-- Opening Marker --

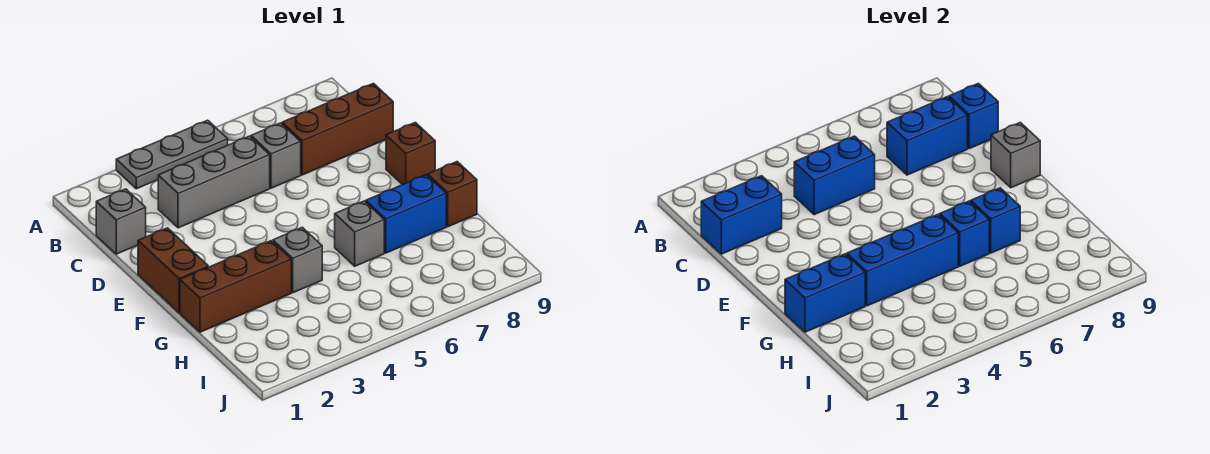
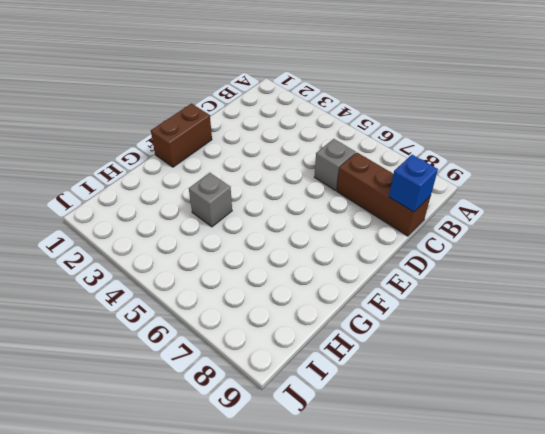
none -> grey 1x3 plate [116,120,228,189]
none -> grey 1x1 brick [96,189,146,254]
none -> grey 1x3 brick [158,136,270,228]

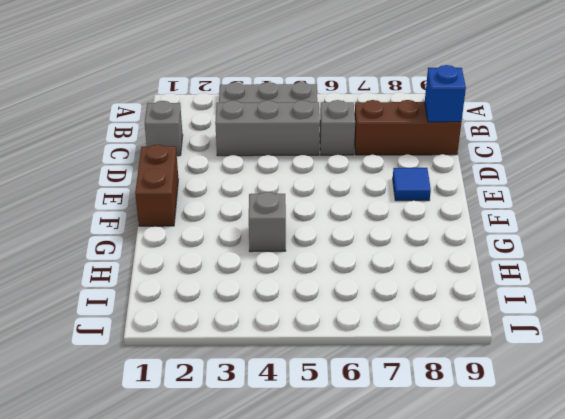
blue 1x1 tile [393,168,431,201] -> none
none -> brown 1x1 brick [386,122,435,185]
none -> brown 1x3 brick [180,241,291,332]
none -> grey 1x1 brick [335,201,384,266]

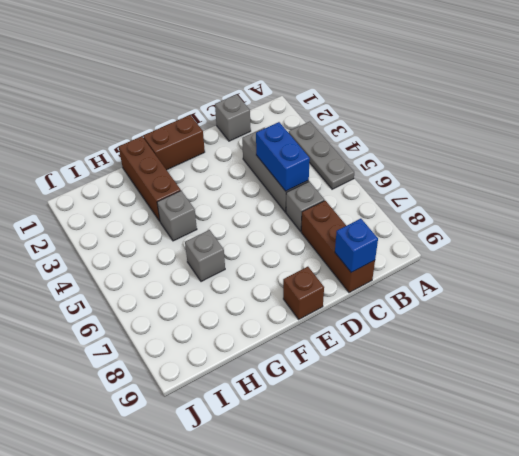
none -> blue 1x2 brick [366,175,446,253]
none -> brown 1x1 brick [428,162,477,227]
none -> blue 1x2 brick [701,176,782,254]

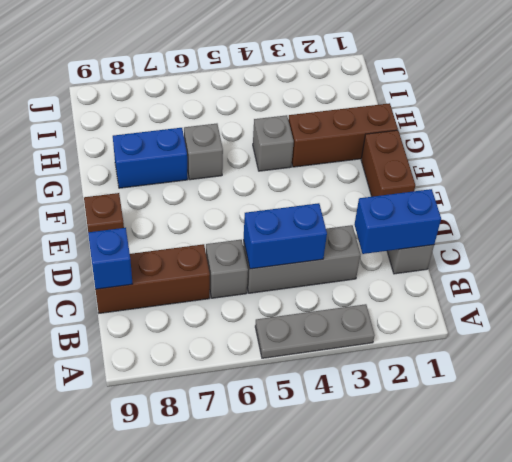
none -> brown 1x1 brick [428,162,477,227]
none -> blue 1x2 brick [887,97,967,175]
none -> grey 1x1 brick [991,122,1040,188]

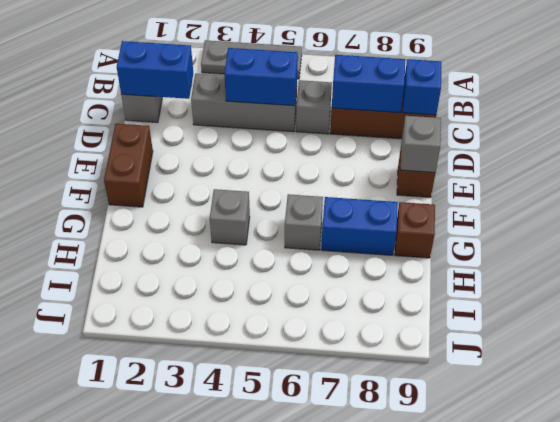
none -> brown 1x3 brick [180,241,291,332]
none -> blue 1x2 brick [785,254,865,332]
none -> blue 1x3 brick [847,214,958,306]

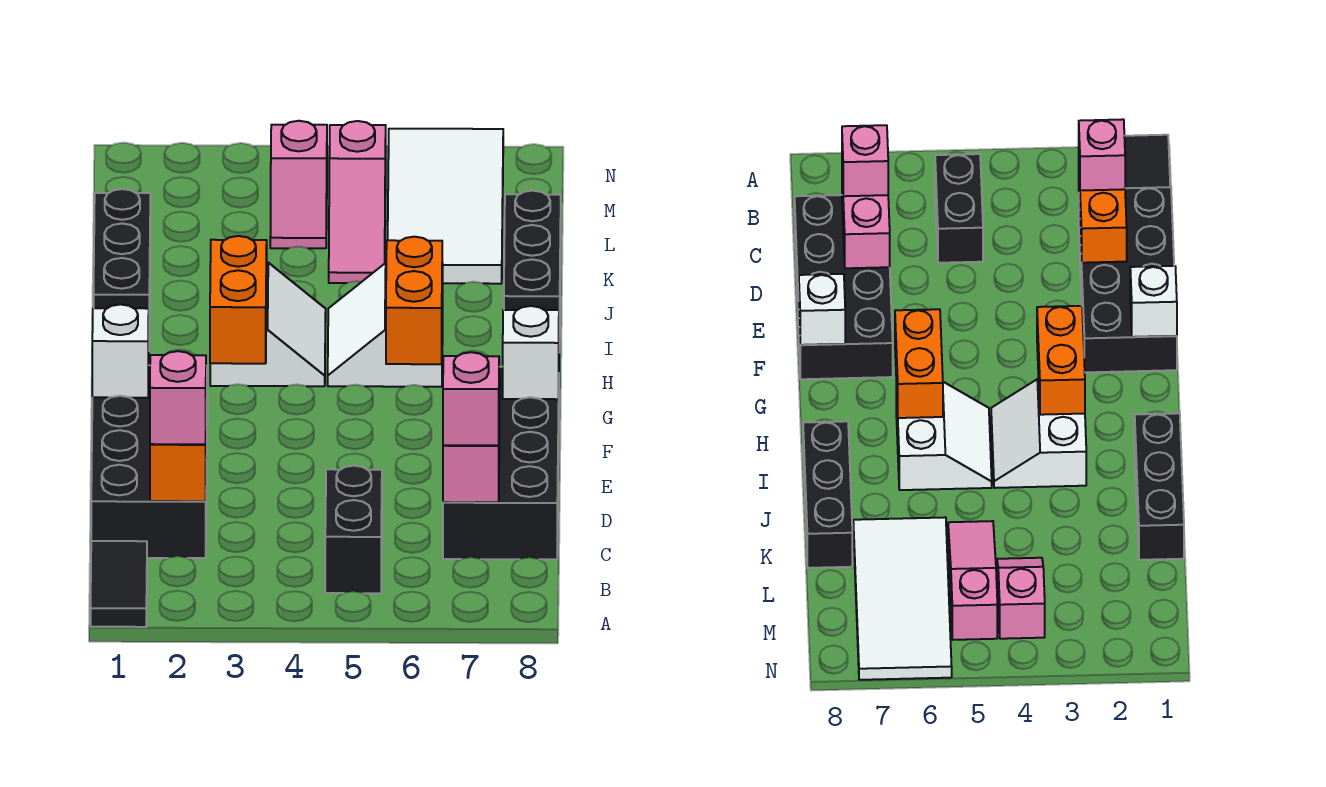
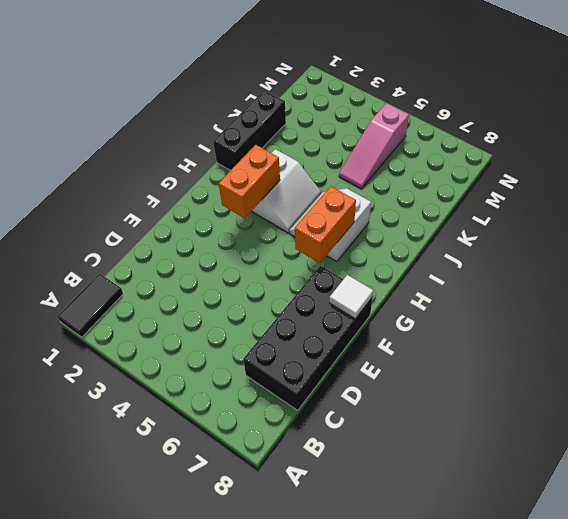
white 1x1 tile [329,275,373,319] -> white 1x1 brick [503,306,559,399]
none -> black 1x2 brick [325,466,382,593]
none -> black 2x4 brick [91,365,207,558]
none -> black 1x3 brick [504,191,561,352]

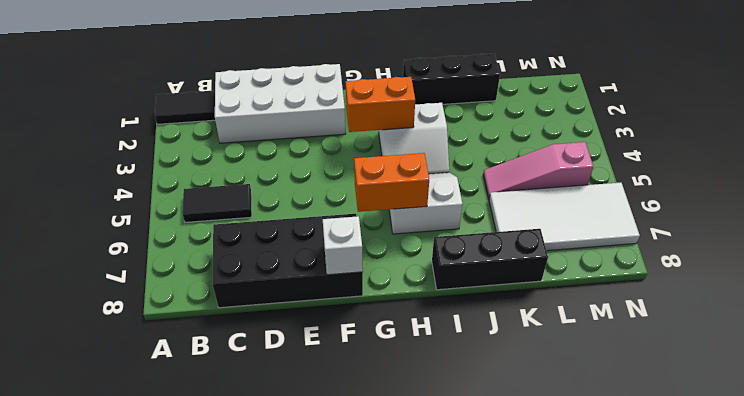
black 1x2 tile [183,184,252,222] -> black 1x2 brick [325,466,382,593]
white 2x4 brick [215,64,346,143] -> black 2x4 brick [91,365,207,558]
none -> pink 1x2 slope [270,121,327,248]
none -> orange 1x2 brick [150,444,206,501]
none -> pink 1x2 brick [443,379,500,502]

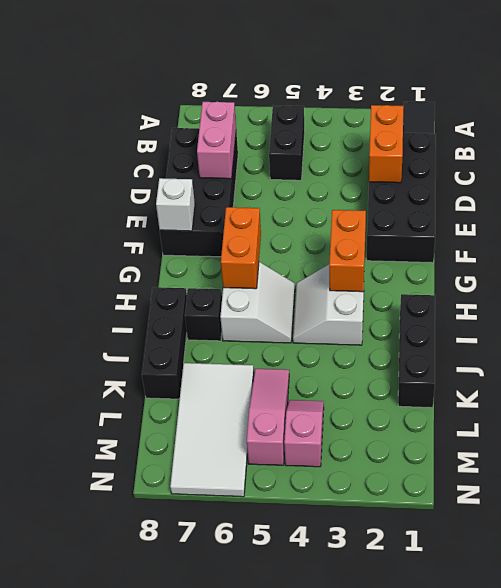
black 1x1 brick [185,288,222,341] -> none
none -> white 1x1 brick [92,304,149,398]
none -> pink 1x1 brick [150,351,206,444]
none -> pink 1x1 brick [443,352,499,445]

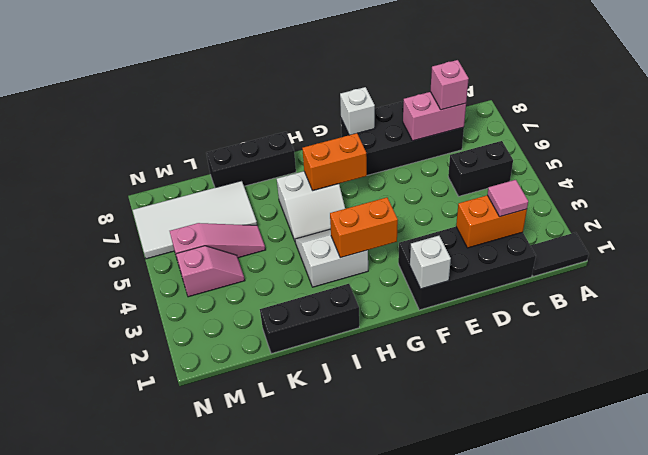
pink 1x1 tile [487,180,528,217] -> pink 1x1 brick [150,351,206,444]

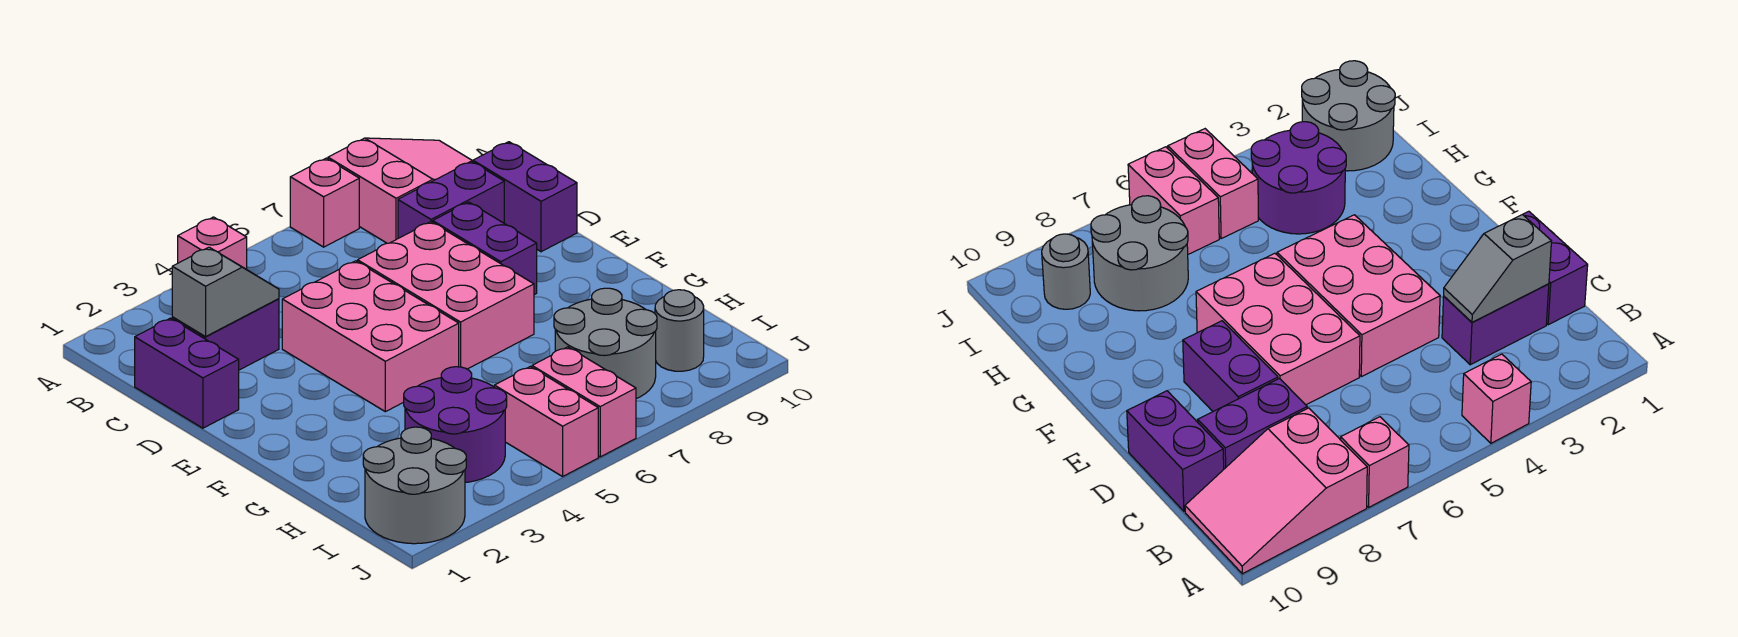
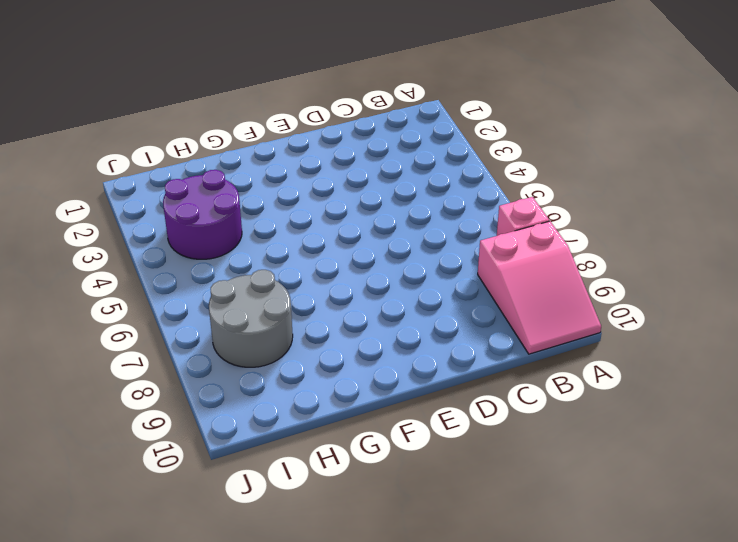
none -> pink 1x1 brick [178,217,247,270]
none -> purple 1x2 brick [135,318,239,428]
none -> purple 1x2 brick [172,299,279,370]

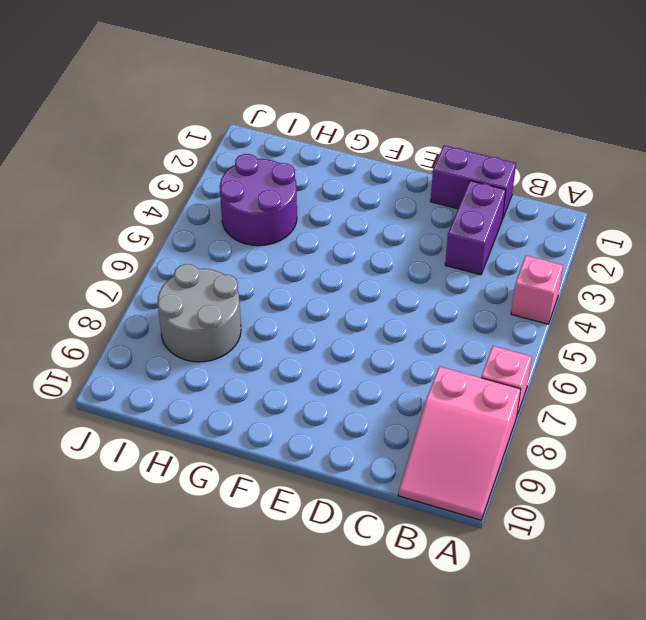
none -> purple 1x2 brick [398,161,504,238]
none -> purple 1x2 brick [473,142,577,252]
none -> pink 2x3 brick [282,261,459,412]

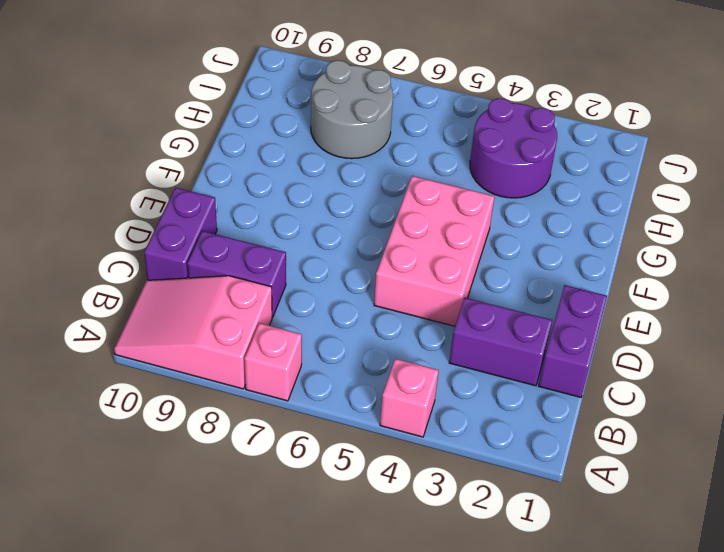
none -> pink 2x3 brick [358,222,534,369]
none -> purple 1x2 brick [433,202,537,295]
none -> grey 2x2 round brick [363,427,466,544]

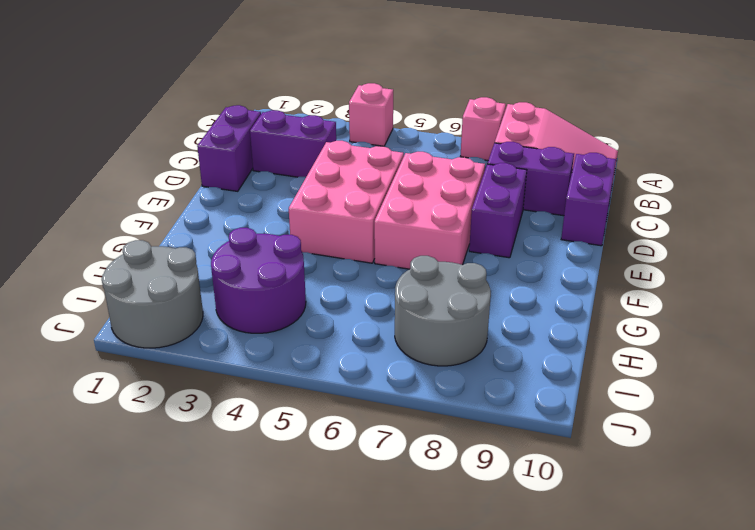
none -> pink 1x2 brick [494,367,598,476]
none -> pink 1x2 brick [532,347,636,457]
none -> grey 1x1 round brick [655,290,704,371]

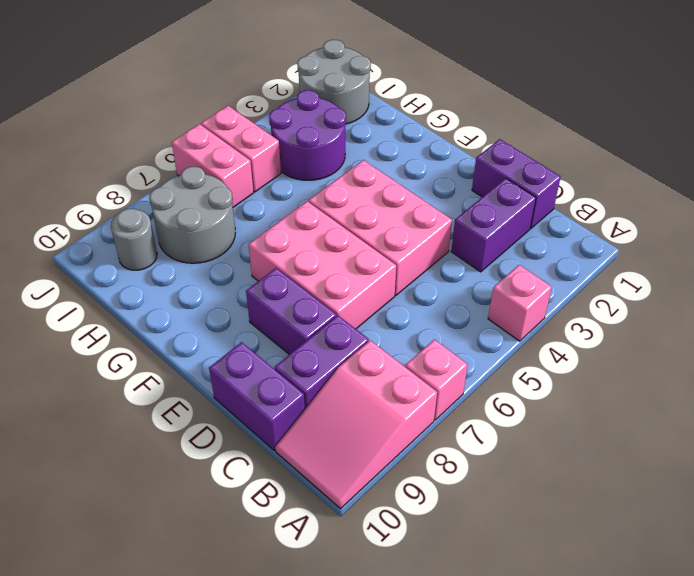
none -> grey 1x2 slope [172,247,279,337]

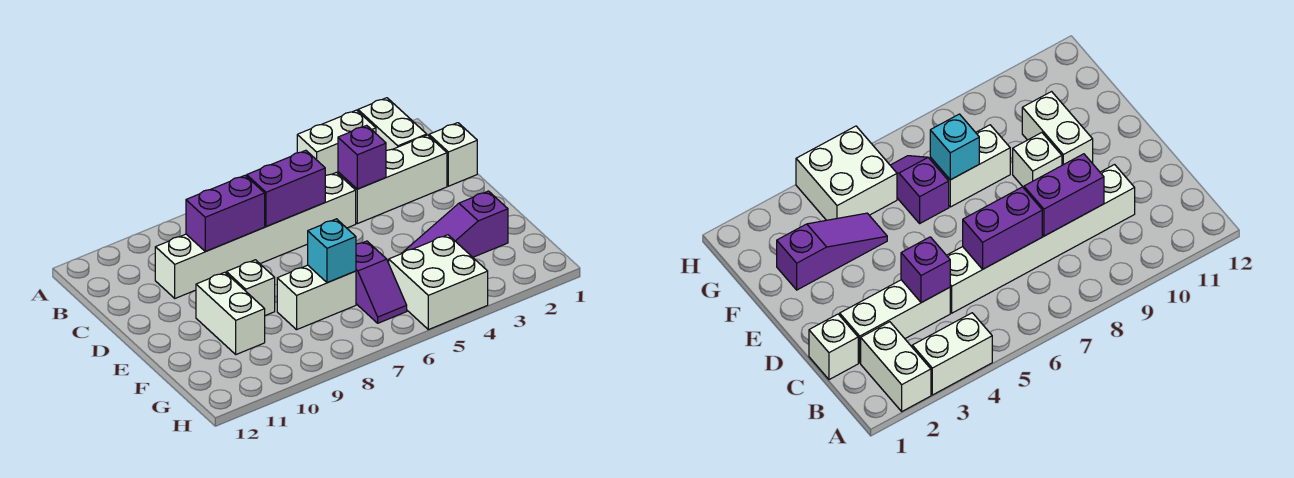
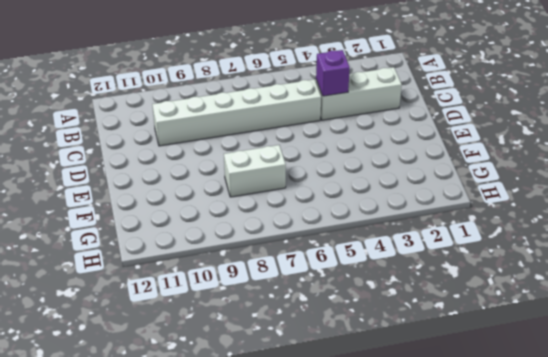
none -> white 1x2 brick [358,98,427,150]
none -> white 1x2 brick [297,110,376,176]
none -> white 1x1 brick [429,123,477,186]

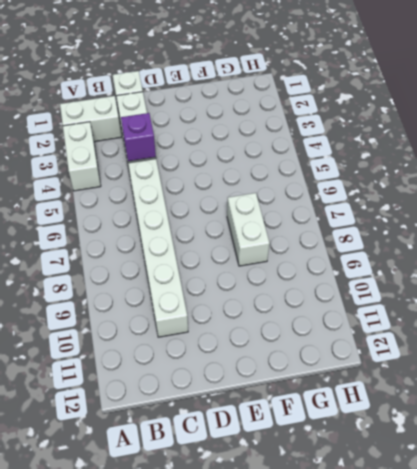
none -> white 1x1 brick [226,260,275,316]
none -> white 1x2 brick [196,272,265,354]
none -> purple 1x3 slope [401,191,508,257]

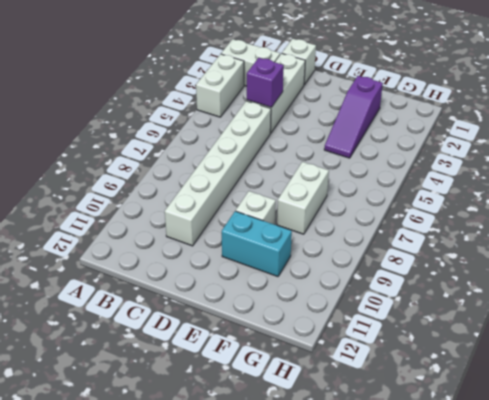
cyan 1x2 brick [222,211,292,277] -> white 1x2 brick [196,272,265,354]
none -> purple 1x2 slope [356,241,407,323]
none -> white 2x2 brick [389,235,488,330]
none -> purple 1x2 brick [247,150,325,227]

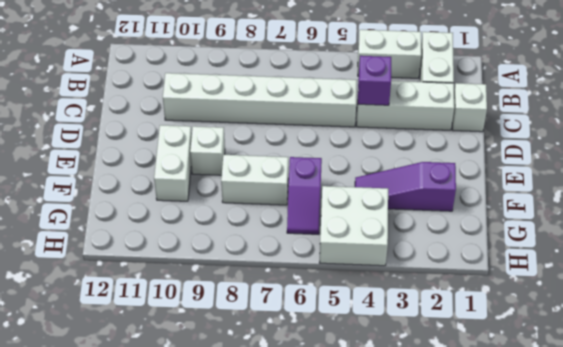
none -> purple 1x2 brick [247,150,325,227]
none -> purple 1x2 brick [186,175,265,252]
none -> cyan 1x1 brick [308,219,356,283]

-- Closing Marker --

Please go line by line through the records above, copying each one that holds the string "cyan".

cyan 1x2 brick [222,211,292,277] -> white 1x2 brick [196,272,265,354]
none -> cyan 1x1 brick [308,219,356,283]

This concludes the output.